YOUR GOAL
Print out the entries, word for word.

THE DATA
═══
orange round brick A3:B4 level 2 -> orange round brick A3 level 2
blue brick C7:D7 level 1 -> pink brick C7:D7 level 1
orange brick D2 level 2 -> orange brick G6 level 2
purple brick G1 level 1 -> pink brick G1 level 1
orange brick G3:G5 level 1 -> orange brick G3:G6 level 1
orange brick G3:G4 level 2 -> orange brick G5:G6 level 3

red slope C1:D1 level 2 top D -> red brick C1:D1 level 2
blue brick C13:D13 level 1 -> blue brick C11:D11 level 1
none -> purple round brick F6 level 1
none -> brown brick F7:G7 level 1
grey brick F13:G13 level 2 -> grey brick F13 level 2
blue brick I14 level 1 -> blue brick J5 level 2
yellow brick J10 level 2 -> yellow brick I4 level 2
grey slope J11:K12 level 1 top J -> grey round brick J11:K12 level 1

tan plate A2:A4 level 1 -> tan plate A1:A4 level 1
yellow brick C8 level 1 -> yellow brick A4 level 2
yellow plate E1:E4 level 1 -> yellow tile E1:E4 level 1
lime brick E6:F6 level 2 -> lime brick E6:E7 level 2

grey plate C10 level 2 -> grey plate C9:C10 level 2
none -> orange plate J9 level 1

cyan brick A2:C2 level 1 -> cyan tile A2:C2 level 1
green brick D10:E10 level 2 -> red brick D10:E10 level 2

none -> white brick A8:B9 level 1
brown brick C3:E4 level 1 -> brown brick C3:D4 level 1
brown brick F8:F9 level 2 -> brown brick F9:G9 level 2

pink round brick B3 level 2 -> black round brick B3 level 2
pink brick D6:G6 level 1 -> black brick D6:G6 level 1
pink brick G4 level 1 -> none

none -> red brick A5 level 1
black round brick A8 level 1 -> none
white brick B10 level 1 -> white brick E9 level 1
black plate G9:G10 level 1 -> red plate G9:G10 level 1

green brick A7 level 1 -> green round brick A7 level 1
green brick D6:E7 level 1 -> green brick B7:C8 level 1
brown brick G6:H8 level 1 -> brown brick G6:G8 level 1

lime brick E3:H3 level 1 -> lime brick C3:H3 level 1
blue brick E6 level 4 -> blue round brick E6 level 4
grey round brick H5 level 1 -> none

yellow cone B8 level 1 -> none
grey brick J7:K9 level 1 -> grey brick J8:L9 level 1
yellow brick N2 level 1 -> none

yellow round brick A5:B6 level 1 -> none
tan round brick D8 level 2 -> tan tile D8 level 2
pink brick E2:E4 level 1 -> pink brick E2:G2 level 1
═══
ANSWER BOX
orange round brick A3:B4 level 2 -> orange round brick A3 level 2
blue brick C7:D7 level 1 -> pink brick C7:D7 level 1
orange brick D2 level 2 -> orange brick G6 level 2
purple brick G1 level 1 -> pink brick G1 level 1
orange brick G3:G5 level 1 -> orange brick G3:G6 level 1
orange brick G3:G4 level 2 -> orange brick G5:G6 level 3

red slope C1:D1 level 2 top D -> red brick C1:D1 level 2
blue brick C13:D13 level 1 -> blue brick C11:D11 level 1
none -> purple round brick F6 level 1
none -> brown brick F7:G7 level 1
grey brick F13:G13 level 2 -> grey brick F13 level 2
blue brick I14 level 1 -> blue brick J5 level 2
yellow brick J10 level 2 -> yellow brick I4 level 2
grey slope J11:K12 level 1 top J -> grey round brick J11:K12 level 1

tan plate A2:A4 level 1 -> tan plate A1:A4 level 1
yellow brick C8 level 1 -> yellow brick A4 level 2
yellow plate E1:E4 level 1 -> yellow tile E1:E4 level 1
lime brick E6:F6 level 2 -> lime brick E6:E7 level 2

grey plate C10 level 2 -> grey plate C9:C10 level 2
none -> orange plate J9 level 1

cyan brick A2:C2 level 1 -> cyan tile A2:C2 level 1
green brick D10:E10 level 2 -> red brick D10:E10 level 2

none -> white brick A8:B9 level 1
brown brick C3:E4 level 1 -> brown brick C3:D4 level 1
brown brick F8:F9 level 2 -> brown brick F9:G9 level 2

pink round brick B3 level 2 -> black round brick B3 level 2
pink brick D6:G6 level 1 -> black brick D6:G6 level 1
pink brick G4 level 1 -> none

none -> red brick A5 level 1
black round brick A8 level 1 -> none
white brick B10 level 1 -> white brick E9 level 1
black plate G9:G10 level 1 -> red plate G9:G10 level 1

green brick A7 level 1 -> green round brick A7 level 1
green brick D6:E7 level 1 -> green brick B7:C8 level 1
brown brick G6:H8 level 1 -> brown brick G6:G8 level 1

lime brick E3:H3 level 1 -> lime brick C3:H3 level 1
blue brick E6 level 4 -> blue round brick E6 level 4
grey round brick H5 level 1 -> none

yellow cone B8 level 1 -> none
grey brick J7:K9 level 1 -> grey brick J8:L9 level 1
yellow brick N2 level 1 -> none

yellow round brick A5:B6 level 1 -> none
tan round brick D8 level 2 -> tan tile D8 level 2
pink brick E2:E4 level 1 -> pink brick E2:G2 level 1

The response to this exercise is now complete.